» **DATA UNDER STUDY**:
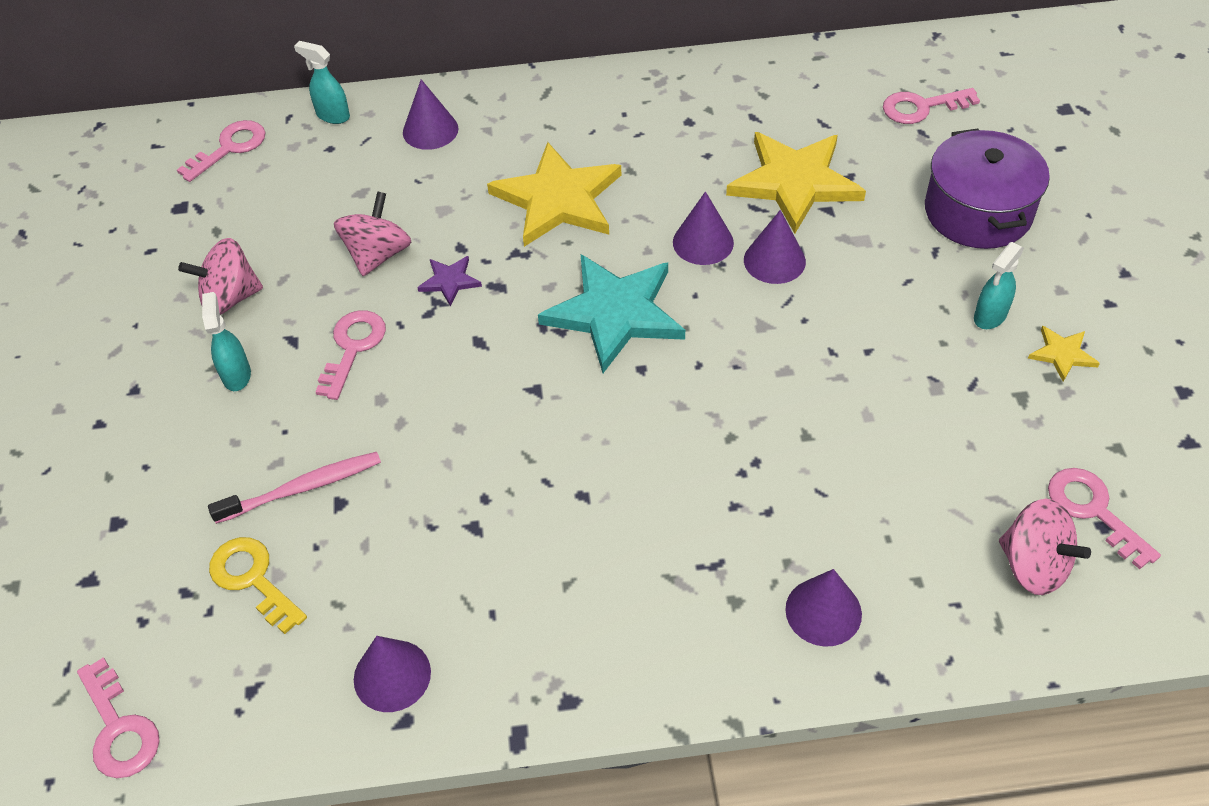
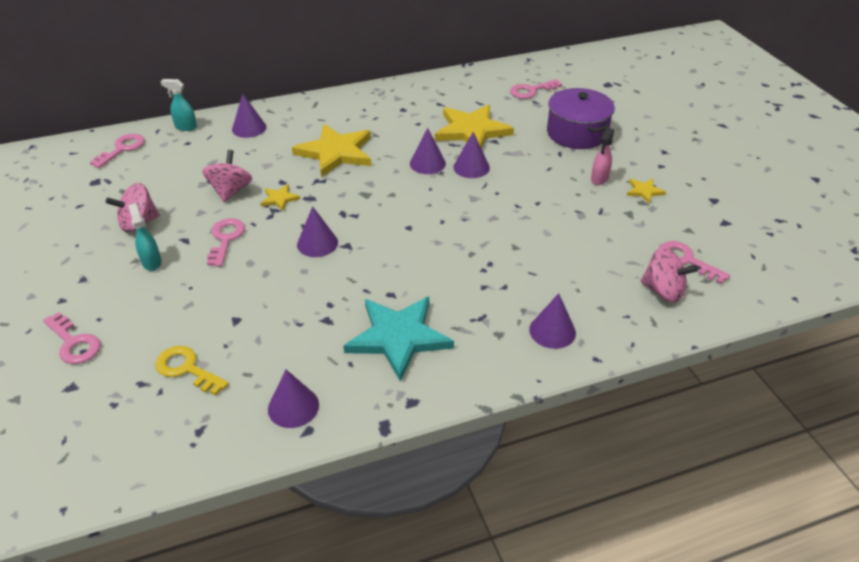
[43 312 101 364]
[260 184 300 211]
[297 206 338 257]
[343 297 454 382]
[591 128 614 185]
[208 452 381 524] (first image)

» **PROMPT**:
Reproduce every line of the material above, but drop the pictures.

» **EXERCISE ANSWER**:
[43 312 101 364]
[260 184 300 211]
[297 206 338 257]
[343 297 454 382]
[591 128 614 185]
[208 452 381 524] (first image)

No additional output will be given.